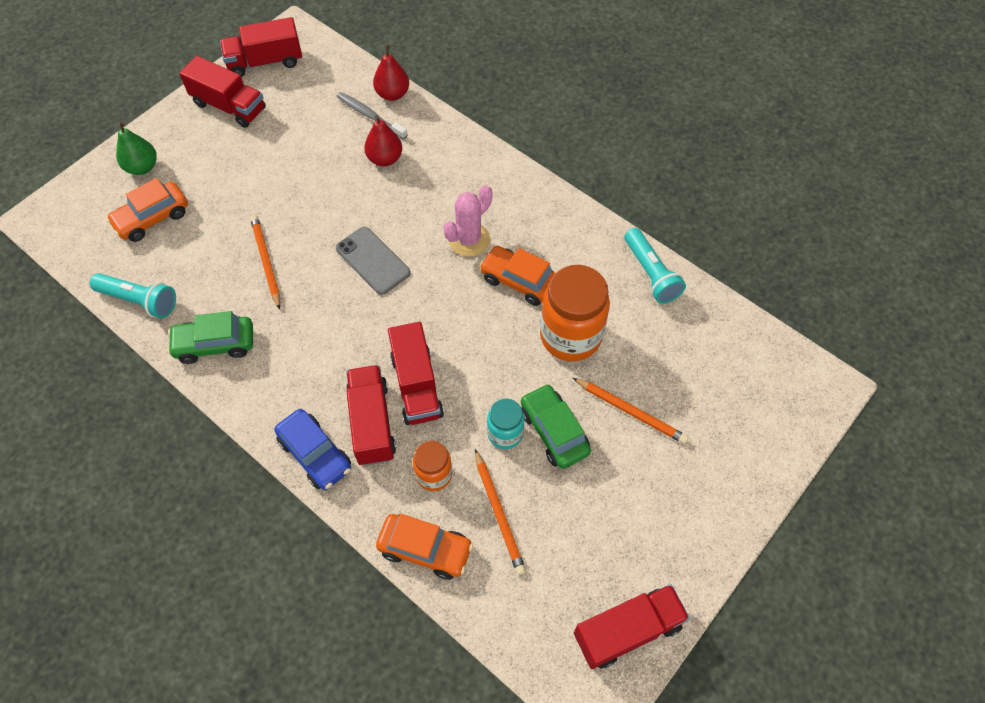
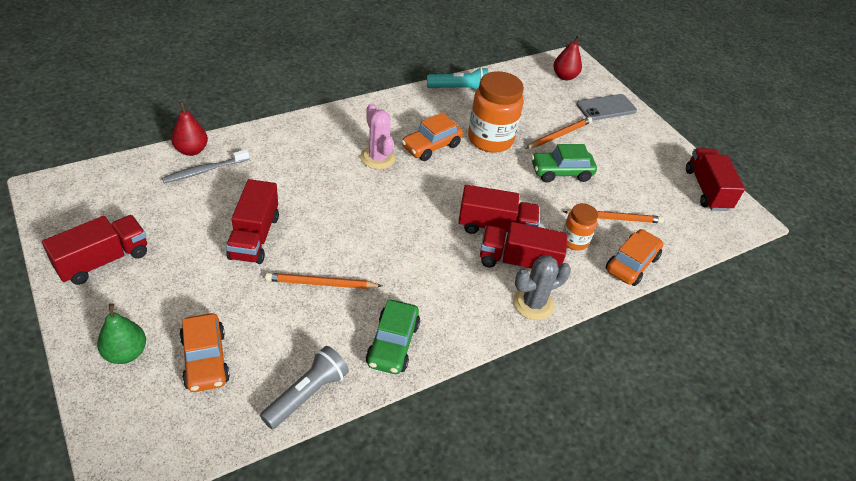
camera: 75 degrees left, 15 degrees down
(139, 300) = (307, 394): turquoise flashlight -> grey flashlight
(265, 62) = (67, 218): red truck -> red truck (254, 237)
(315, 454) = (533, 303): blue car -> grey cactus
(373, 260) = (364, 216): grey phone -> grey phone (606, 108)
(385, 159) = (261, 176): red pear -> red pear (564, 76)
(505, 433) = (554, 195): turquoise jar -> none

_____

▶ _Exercise description_
Repeat the listing word for word, but without its pictures.

▶ _Solution to the exercise_
camera: 75 degrees left, 15 degrees down
(139, 300) = (307, 394): turquoise flashlight -> grey flashlight
(265, 62) = (67, 218): red truck -> red truck (254, 237)
(315, 454) = (533, 303): blue car -> grey cactus
(373, 260) = (364, 216): grey phone -> grey phone (606, 108)
(385, 159) = (261, 176): red pear -> red pear (564, 76)
(505, 433) = (554, 195): turquoise jar -> none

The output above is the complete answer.